EXERCISE DETAILS: Using the records below, quote only the span that opens with the line containing "(430, 308) = (259, 119): red" and closes with the line containing "camera: 30 degrees left, 20 degrees down", exactly and inclusively.

RECORDS PROVIDED:
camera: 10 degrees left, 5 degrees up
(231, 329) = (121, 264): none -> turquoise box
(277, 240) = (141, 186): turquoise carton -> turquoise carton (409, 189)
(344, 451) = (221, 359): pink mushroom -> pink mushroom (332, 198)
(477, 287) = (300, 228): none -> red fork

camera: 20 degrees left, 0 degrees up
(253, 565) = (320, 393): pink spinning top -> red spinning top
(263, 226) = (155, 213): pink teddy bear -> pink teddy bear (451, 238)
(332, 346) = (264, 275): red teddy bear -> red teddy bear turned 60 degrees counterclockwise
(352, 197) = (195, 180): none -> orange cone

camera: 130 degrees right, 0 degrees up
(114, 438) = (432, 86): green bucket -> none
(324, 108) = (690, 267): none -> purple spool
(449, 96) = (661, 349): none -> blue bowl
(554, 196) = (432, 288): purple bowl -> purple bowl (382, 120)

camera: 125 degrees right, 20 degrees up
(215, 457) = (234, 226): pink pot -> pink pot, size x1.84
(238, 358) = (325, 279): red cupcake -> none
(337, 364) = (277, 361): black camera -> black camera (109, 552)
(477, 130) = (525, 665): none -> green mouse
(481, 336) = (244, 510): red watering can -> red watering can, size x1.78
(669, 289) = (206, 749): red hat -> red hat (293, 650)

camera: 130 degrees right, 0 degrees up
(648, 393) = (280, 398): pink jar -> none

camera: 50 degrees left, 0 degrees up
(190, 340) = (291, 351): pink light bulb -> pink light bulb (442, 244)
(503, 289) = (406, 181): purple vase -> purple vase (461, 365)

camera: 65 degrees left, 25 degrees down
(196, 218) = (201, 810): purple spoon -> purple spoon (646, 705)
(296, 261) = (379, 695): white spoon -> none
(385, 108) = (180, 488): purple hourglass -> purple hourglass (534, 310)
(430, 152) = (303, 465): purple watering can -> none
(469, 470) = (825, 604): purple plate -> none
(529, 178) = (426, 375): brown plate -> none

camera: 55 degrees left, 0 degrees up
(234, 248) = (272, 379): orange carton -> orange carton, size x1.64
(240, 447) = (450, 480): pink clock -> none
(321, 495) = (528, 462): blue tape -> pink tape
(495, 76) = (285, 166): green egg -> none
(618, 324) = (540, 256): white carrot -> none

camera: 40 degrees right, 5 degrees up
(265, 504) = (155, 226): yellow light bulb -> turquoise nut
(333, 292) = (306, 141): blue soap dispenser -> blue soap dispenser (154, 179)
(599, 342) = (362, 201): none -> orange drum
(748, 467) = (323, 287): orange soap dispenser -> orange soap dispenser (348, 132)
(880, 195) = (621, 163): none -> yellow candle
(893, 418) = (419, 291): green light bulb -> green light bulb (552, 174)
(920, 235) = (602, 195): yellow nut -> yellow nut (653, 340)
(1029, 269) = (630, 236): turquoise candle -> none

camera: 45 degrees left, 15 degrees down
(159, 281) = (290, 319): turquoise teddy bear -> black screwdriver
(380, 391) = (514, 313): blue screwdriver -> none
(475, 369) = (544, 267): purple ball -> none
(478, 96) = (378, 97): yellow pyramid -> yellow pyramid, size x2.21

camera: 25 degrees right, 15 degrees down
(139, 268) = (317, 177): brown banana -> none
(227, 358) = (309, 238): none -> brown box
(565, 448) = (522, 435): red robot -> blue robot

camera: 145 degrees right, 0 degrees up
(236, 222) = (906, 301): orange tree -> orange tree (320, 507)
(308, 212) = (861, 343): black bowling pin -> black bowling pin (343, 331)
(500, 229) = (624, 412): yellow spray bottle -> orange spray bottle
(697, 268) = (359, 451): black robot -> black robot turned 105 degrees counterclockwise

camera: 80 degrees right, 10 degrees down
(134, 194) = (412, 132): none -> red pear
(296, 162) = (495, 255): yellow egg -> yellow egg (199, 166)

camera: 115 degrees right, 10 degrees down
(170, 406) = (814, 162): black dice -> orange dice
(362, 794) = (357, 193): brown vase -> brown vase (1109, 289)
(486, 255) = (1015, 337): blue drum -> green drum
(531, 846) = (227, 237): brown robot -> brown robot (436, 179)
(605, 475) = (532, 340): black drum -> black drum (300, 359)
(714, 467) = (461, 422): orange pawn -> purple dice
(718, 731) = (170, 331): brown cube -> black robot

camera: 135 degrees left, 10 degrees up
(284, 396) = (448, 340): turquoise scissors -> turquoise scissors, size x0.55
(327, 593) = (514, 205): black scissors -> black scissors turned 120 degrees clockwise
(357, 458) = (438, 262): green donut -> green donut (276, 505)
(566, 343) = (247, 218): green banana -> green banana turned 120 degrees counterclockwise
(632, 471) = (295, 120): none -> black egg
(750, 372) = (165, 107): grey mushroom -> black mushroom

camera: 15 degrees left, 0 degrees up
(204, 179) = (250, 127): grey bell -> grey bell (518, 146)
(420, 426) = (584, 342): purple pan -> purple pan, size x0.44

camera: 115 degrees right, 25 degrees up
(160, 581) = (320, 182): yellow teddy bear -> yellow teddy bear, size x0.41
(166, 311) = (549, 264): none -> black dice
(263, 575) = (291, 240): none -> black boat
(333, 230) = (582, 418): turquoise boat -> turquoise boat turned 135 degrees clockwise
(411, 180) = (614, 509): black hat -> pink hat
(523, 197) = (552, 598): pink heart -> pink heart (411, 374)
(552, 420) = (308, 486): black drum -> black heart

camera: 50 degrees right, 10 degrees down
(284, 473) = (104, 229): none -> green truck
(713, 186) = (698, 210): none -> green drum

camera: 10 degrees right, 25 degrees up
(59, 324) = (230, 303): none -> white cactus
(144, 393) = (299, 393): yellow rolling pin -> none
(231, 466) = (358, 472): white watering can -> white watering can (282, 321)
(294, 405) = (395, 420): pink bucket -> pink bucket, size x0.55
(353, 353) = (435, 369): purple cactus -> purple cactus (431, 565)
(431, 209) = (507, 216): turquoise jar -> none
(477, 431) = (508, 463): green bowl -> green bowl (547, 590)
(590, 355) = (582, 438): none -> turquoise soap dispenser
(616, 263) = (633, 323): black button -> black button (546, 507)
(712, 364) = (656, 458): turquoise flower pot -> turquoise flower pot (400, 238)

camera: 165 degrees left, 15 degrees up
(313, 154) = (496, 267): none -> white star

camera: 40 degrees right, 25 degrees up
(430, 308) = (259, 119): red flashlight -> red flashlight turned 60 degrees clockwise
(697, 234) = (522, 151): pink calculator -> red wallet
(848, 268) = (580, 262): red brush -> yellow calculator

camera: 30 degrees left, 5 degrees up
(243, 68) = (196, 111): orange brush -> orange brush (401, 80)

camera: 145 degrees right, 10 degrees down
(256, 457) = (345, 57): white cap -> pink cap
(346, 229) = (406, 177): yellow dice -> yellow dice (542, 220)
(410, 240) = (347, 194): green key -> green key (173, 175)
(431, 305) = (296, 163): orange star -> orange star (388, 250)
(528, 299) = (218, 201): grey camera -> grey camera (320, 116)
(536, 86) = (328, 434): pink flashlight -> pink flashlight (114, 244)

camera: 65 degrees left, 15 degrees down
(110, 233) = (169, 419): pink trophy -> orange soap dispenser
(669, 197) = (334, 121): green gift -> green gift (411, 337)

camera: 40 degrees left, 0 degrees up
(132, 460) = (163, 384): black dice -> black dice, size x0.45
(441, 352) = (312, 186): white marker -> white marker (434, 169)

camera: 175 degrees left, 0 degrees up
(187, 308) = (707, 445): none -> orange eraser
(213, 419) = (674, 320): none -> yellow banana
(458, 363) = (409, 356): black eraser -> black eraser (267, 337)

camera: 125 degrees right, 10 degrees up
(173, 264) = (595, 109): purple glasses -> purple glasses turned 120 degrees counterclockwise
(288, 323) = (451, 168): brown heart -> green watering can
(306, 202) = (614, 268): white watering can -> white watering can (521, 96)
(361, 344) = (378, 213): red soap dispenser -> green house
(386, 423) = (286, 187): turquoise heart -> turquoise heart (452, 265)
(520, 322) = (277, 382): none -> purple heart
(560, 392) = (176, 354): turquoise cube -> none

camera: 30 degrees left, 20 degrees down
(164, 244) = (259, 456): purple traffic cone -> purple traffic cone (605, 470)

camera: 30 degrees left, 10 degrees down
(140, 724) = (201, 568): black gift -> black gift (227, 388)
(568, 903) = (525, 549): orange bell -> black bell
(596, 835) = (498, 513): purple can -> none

ANSWER BOX:
(430, 308) = (259, 119): red flashlight -> red flashlight turned 60 degrees clockwise
(697, 234) = (522, 151): pink calculator -> red wallet
(848, 268) = (580, 262): red brush -> yellow calculator

camera: 30 degrees left, 5 degrees up
(243, 68) = (196, 111): orange brush -> orange brush (401, 80)

camera: 145 degrees right, 10 degrees down
(256, 457) = (345, 57): white cap -> pink cap
(346, 229) = (406, 177): yellow dice -> yellow dice (542, 220)
(410, 240) = (347, 194): green key -> green key (173, 175)
(431, 305) = (296, 163): orange star -> orange star (388, 250)
(528, 299) = (218, 201): grey camera -> grey camera (320, 116)
(536, 86) = (328, 434): pink flashlight -> pink flashlight (114, 244)

camera: 65 degrees left, 15 degrees down
(110, 233) = (169, 419): pink trophy -> orange soap dispenser
(669, 197) = (334, 121): green gift -> green gift (411, 337)

camera: 40 degrees left, 0 degrees up
(132, 460) = (163, 384): black dice -> black dice, size x0.45
(441, 352) = (312, 186): white marker -> white marker (434, 169)

camera: 175 degrees left, 0 degrees up
(187, 308) = (707, 445): none -> orange eraser
(213, 419) = (674, 320): none -> yellow banana
(458, 363) = (409, 356): black eraser -> black eraser (267, 337)

camera: 125 degrees right, 10 degrees up
(173, 264) = (595, 109): purple glasses -> purple glasses turned 120 degrees counterclockwise
(288, 323) = (451, 168): brown heart -> green watering can
(306, 202) = (614, 268): white watering can -> white watering can (521, 96)
(361, 344) = (378, 213): red soap dispenser -> green house
(386, 423) = (286, 187): turquoise heart -> turquoise heart (452, 265)
(520, 322) = (277, 382): none -> purple heart
(560, 392) = (176, 354): turquoise cube -> none

camera: 30 degrees left, 20 degrees down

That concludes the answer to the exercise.